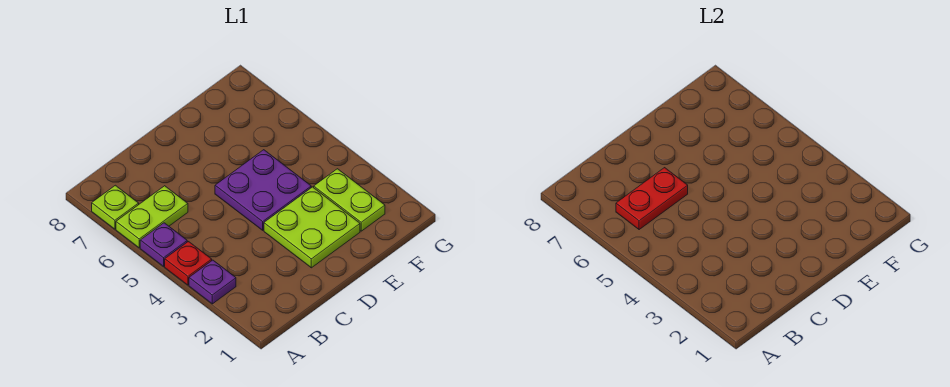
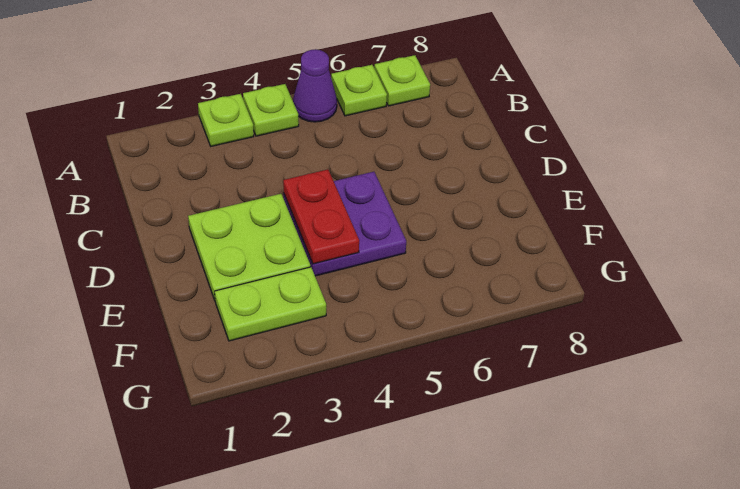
purple plate A3 level 1 -> lime plate A3 level 1
red plate A4 level 1 -> lime plate A4 level 1
purple plate A5 level 1 -> purple cone A5 level 1
lime plate A6:B6 level 1 -> lime plate A6 level 1
red plate B6:C6 level 2 -> red plate D4:E4 level 2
▬▬▬
- _Exercise goal_: Your task is to reproduce every record exactly while omitting the pictures.

- _Answer space_:
purple plate A3 level 1 -> lime plate A3 level 1
red plate A4 level 1 -> lime plate A4 level 1
purple plate A5 level 1 -> purple cone A5 level 1
lime plate A6:B6 level 1 -> lime plate A6 level 1
red plate B6:C6 level 2 -> red plate D4:E4 level 2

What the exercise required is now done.